TASK PROMPT ▸ Please say how many lines of the entries below contain the word "black", and leave out everything else.

GIVEN ENTRIES ▸
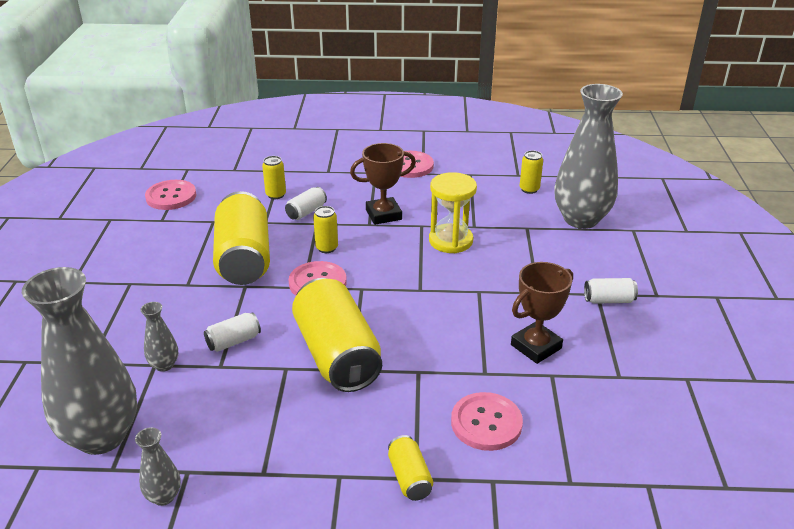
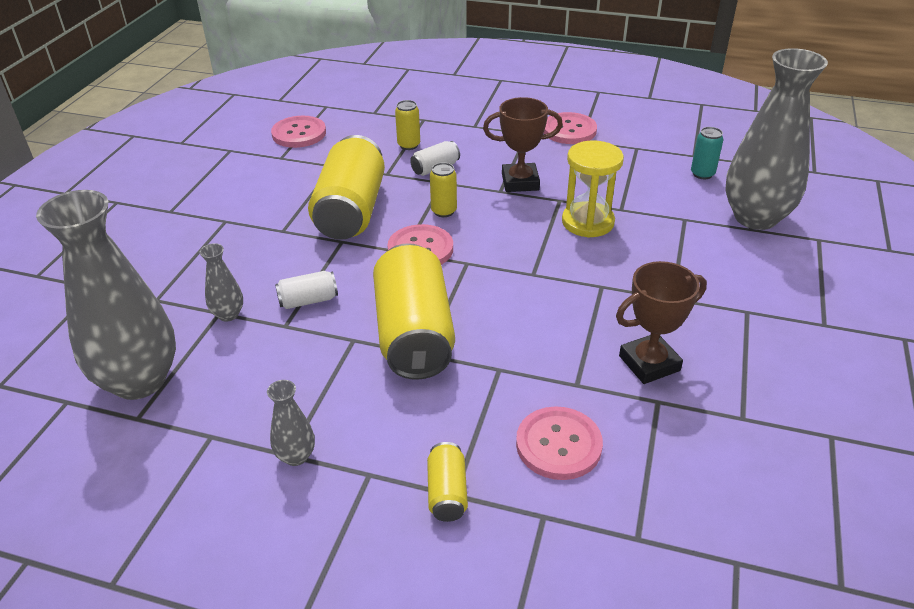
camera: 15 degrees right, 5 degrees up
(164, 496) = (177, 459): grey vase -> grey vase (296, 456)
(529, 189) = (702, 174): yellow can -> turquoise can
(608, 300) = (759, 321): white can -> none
...
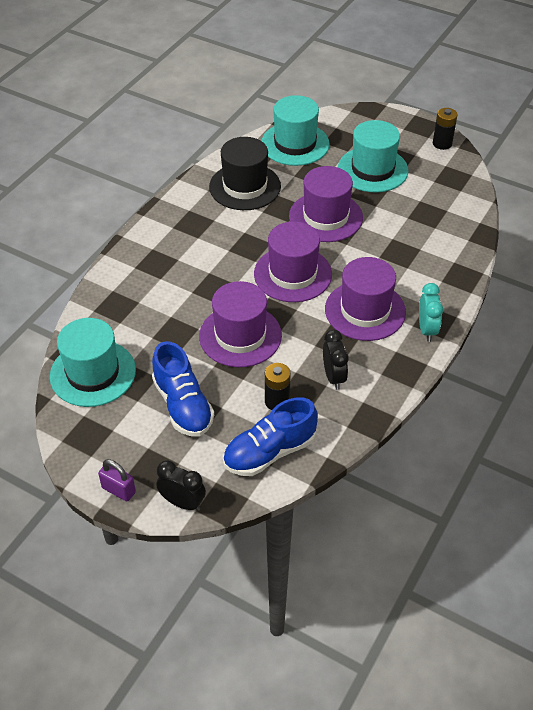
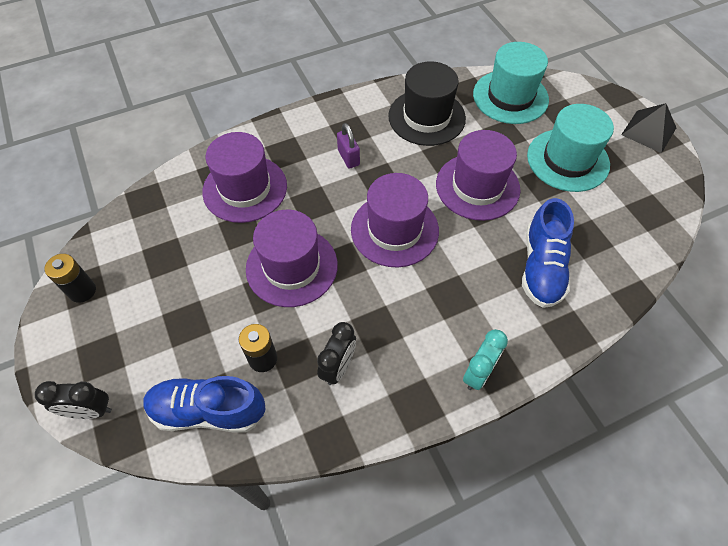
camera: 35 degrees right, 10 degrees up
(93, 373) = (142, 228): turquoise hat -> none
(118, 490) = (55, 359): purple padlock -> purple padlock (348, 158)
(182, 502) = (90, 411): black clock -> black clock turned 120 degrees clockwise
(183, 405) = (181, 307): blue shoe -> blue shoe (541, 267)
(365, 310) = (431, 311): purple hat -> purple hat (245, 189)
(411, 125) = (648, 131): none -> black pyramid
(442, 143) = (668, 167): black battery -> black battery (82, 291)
==
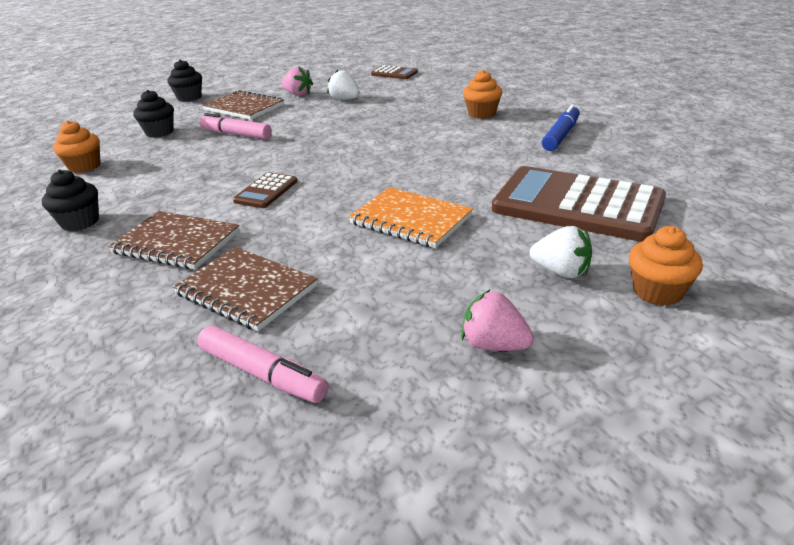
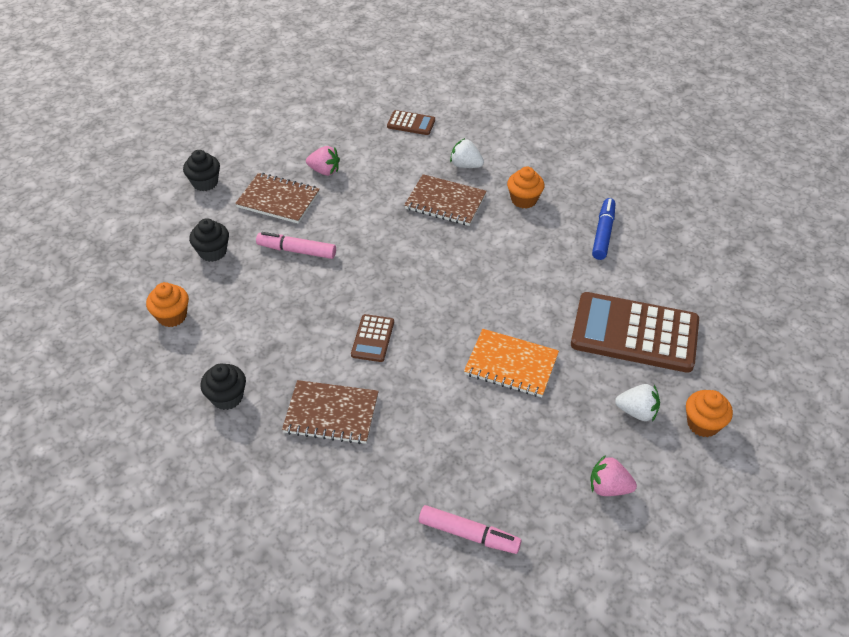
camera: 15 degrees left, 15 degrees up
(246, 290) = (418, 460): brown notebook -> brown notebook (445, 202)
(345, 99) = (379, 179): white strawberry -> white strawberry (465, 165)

REPLY TO THE EXERCISE ▸ 3